* Dataset extract *

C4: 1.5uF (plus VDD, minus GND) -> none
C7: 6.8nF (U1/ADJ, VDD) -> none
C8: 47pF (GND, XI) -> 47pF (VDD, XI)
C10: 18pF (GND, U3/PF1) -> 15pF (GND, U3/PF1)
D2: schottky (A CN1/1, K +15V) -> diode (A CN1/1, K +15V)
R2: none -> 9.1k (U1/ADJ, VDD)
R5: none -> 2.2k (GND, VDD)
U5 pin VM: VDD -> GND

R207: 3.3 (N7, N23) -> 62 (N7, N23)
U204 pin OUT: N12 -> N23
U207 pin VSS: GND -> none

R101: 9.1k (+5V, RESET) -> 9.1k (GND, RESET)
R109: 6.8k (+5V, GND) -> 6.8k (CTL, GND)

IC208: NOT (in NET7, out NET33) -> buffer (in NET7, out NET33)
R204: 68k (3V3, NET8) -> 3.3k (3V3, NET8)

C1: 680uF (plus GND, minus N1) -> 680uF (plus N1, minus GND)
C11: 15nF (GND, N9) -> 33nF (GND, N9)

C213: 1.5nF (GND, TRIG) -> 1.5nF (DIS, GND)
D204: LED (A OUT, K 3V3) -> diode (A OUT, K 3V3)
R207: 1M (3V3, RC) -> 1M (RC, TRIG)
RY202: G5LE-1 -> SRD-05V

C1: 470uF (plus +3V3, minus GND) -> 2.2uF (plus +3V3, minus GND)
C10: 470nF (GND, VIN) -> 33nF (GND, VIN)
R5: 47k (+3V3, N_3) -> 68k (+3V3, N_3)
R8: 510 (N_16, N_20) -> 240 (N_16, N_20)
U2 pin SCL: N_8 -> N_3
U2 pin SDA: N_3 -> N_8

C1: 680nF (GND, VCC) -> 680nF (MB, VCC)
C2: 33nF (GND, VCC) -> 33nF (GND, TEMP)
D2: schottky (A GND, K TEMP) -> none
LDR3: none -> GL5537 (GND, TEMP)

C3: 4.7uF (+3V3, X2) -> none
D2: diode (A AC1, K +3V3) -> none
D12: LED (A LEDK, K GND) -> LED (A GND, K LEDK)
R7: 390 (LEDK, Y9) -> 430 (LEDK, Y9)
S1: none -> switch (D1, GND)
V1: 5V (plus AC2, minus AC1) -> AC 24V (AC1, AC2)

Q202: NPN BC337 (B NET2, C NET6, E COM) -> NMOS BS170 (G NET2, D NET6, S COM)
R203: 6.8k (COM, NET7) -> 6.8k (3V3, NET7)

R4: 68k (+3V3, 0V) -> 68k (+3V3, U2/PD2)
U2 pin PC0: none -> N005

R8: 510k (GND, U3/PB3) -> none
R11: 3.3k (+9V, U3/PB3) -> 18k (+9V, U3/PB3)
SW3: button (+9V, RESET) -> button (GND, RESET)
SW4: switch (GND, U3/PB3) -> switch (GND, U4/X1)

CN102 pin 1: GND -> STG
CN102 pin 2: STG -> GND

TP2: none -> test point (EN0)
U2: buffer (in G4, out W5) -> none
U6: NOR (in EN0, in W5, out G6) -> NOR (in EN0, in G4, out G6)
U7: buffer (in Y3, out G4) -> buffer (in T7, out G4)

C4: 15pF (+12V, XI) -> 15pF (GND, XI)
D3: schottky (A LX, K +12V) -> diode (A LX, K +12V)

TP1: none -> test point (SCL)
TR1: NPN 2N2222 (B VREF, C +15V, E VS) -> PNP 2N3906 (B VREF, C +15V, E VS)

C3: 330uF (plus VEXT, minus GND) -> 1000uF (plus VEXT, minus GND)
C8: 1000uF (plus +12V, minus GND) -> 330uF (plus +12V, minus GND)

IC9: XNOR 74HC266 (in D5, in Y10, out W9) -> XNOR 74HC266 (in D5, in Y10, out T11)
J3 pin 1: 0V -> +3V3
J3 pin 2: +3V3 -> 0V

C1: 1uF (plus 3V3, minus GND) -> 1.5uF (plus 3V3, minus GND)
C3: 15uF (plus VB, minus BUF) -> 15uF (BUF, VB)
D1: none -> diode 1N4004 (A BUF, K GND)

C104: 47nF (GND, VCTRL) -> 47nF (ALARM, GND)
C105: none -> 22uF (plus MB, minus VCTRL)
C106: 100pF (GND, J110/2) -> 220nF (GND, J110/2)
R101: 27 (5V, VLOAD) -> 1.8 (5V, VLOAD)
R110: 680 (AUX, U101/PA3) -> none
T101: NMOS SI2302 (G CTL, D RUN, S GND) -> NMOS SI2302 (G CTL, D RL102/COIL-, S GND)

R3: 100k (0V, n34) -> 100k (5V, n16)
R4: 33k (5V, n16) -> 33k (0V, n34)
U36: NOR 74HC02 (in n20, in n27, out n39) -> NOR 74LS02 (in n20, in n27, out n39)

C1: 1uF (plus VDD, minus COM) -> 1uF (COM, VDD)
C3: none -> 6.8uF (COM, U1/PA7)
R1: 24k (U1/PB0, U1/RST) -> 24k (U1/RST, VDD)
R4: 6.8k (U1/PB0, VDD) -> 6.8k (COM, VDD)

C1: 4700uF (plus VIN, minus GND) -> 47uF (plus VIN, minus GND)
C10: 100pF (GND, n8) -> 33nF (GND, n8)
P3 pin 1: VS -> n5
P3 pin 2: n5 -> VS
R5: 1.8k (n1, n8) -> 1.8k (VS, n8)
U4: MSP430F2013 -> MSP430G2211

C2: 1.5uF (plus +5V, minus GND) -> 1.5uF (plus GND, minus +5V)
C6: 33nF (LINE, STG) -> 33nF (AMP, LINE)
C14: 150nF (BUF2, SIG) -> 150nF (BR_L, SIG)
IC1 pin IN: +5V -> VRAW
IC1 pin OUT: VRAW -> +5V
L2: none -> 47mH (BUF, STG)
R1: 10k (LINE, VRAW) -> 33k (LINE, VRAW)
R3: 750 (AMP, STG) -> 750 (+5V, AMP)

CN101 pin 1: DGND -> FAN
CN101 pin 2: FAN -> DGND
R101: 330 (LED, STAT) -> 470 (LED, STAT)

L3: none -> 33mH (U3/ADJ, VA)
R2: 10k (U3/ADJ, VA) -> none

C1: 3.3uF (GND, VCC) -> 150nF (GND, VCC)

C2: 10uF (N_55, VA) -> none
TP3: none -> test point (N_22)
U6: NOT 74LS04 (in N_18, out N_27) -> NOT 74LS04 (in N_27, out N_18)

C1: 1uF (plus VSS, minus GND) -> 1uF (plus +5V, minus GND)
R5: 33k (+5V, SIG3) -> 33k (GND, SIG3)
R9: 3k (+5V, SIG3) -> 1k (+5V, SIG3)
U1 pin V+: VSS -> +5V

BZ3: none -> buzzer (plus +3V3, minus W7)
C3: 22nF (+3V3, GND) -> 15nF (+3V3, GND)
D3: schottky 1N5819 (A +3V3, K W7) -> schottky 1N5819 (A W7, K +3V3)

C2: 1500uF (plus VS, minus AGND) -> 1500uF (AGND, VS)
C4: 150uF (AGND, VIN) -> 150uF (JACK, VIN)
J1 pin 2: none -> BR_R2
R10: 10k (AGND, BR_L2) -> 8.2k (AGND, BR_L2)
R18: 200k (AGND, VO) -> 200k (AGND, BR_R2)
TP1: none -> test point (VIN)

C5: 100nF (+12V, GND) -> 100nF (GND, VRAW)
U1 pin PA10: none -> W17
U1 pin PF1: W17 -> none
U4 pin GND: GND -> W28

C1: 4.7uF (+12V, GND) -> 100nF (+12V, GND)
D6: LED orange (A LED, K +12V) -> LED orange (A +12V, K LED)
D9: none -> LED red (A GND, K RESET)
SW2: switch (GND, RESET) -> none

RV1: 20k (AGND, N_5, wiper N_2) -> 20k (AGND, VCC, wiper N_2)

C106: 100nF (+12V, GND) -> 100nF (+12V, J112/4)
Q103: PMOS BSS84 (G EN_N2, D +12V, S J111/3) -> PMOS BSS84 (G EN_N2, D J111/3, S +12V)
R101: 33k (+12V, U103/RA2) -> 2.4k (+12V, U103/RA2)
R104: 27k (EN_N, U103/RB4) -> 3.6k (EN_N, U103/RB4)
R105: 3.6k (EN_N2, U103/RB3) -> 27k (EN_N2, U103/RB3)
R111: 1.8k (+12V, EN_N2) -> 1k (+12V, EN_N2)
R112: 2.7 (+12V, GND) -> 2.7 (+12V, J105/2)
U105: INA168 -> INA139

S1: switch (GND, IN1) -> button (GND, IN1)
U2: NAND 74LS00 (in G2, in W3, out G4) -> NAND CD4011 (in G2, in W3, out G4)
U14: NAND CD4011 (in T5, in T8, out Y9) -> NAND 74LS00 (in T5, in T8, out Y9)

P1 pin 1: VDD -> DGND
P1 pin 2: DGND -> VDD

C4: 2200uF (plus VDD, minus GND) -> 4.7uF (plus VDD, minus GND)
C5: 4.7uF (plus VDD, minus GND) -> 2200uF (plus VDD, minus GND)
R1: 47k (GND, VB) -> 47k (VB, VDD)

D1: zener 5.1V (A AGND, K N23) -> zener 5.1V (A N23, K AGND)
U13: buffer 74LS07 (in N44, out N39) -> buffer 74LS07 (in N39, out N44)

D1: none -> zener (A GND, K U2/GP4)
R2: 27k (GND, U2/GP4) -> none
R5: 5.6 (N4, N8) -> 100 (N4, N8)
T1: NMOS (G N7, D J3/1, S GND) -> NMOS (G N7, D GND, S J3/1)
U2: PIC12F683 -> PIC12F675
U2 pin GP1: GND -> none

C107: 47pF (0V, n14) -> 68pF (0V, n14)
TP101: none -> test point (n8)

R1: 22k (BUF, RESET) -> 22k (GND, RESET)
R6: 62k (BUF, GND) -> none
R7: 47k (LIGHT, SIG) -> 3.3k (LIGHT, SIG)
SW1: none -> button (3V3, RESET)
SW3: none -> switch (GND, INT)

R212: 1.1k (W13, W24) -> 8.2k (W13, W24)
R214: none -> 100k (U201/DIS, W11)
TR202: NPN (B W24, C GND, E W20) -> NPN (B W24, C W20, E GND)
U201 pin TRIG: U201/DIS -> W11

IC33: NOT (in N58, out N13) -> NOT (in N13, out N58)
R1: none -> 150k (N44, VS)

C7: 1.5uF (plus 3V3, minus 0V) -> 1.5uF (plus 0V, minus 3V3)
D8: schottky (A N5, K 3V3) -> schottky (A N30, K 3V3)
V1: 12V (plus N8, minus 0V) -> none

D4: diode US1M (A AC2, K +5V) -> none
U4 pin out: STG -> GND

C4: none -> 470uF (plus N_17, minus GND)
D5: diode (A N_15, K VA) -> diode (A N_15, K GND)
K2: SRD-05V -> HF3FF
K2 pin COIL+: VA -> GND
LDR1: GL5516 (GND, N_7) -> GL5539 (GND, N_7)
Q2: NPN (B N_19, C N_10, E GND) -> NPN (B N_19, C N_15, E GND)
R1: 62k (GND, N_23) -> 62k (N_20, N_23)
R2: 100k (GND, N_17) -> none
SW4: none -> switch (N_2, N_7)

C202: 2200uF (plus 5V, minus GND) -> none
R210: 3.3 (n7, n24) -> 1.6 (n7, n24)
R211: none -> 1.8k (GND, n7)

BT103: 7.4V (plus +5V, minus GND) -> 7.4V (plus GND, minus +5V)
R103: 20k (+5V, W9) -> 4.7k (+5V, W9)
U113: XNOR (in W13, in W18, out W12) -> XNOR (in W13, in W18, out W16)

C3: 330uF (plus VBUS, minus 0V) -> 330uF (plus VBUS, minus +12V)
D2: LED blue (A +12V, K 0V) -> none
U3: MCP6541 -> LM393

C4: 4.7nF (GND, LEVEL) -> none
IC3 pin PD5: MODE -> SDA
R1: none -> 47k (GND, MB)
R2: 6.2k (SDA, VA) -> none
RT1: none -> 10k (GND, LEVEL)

* Work to complete *
Output the lines above exactly, but only those between the line holding "RV1: 20k (AGND, N_5, wiper" and the line holding "U105: INA168 -> INA139", inclusive.

* Solution for this problem *
RV1: 20k (AGND, N_5, wiper N_2) -> 20k (AGND, VCC, wiper N_2)

C106: 100nF (+12V, GND) -> 100nF (+12V, J112/4)
Q103: PMOS BSS84 (G EN_N2, D +12V, S J111/3) -> PMOS BSS84 (G EN_N2, D J111/3, S +12V)
R101: 33k (+12V, U103/RA2) -> 2.4k (+12V, U103/RA2)
R104: 27k (EN_N, U103/RB4) -> 3.6k (EN_N, U103/RB4)
R105: 3.6k (EN_N2, U103/RB3) -> 27k (EN_N2, U103/RB3)
R111: 1.8k (+12V, EN_N2) -> 1k (+12V, EN_N2)
R112: 2.7 (+12V, GND) -> 2.7 (+12V, J105/2)
U105: INA168 -> INA139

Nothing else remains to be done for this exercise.